The answer is to be all of the data below, reproduced exactly.

(Before-and-after object lists)
Start of Block
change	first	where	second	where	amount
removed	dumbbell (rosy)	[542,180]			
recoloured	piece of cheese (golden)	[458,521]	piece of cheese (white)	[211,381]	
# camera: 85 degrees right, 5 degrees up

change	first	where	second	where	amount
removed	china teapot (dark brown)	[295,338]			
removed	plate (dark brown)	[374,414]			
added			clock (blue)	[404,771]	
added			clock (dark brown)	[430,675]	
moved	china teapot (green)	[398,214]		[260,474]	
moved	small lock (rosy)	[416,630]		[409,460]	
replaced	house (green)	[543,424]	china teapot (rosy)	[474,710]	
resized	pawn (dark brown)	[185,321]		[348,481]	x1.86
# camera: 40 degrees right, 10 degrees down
End of Block
• [Answer for the task]:
change	first	where	second	where	amount
removed	dumbbell (rosy)	[542,180]			
recoloured	piece of cheese (golden)	[458,521]	piece of cheese (white)	[211,381]	
# camera: 85 degrees right, 5 degrees up

change	first	where	second	where	amount
removed	china teapot (dark brown)	[295,338]			
removed	plate (dark brown)	[374,414]			
added			clock (blue)	[404,771]	
added			clock (dark brown)	[430,675]	
moved	china teapot (green)	[398,214]		[260,474]	
moved	small lock (rosy)	[416,630]		[409,460]	
replaced	house (green)	[543,424]	china teapot (rosy)	[474,710]	
resized	pawn (dark brown)	[185,321]		[348,481]	x1.86
# camera: 40 degrees right, 10 degrees down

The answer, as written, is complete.